WORK TASK:
Lines from the line with "(354, 543) = (572, 728): orange" to the line with "(367, 259) = (375, 369): pink" in the entries below, and only those, must be output exactly, with both ends included.

(Scene change data)
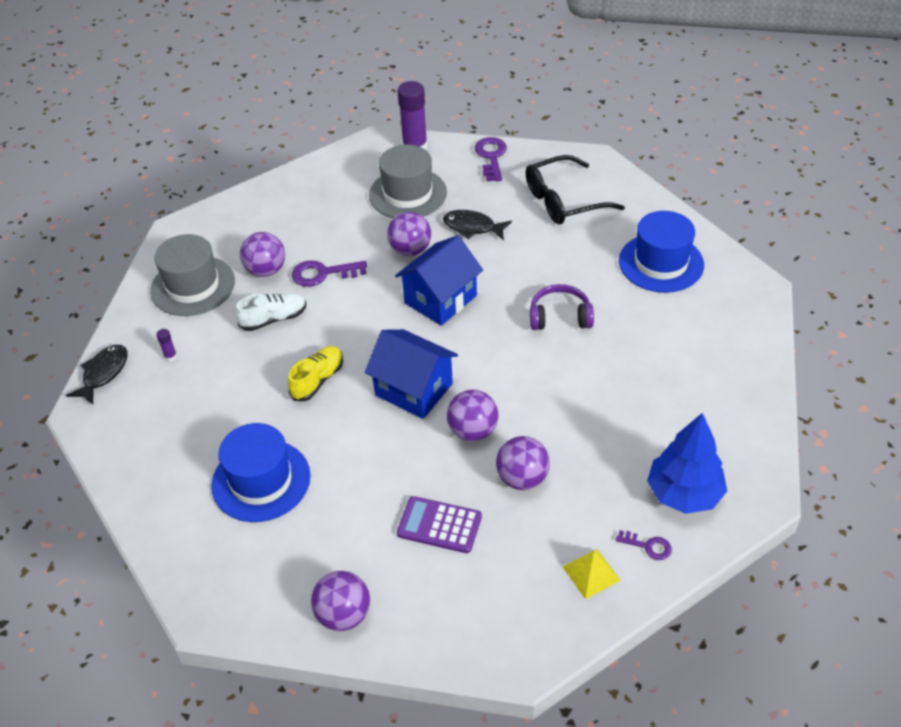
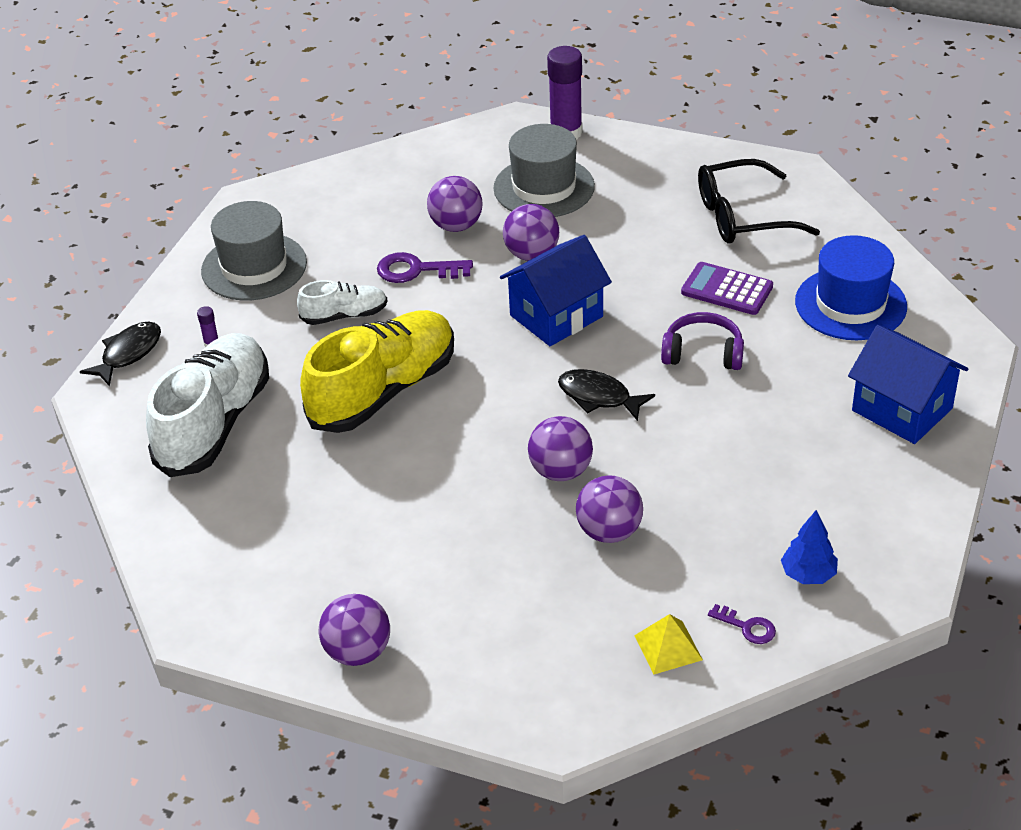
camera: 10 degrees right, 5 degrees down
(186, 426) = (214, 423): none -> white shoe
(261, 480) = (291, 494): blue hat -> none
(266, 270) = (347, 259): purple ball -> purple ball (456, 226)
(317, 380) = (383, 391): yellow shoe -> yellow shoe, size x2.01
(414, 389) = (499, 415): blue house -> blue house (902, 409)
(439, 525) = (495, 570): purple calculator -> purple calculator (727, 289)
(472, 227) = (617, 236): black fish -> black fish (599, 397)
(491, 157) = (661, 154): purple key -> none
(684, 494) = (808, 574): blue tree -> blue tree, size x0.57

--

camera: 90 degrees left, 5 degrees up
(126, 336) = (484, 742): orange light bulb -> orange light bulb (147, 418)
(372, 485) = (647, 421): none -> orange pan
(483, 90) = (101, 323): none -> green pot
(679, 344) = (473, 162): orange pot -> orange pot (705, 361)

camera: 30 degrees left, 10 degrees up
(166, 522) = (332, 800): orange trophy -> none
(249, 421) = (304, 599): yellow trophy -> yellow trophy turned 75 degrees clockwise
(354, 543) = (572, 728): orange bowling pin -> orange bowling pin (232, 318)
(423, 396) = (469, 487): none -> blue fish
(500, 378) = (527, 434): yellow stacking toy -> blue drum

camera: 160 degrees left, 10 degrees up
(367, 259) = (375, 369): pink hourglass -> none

RESPONSE TO THIS EXERCISE:
(354, 543) = (572, 728): orange bowling pin -> orange bowling pin (232, 318)
(423, 396) = (469, 487): none -> blue fish
(500, 378) = (527, 434): yellow stacking toy -> blue drum

camera: 160 degrees left, 10 degrees up
(367, 259) = (375, 369): pink hourglass -> none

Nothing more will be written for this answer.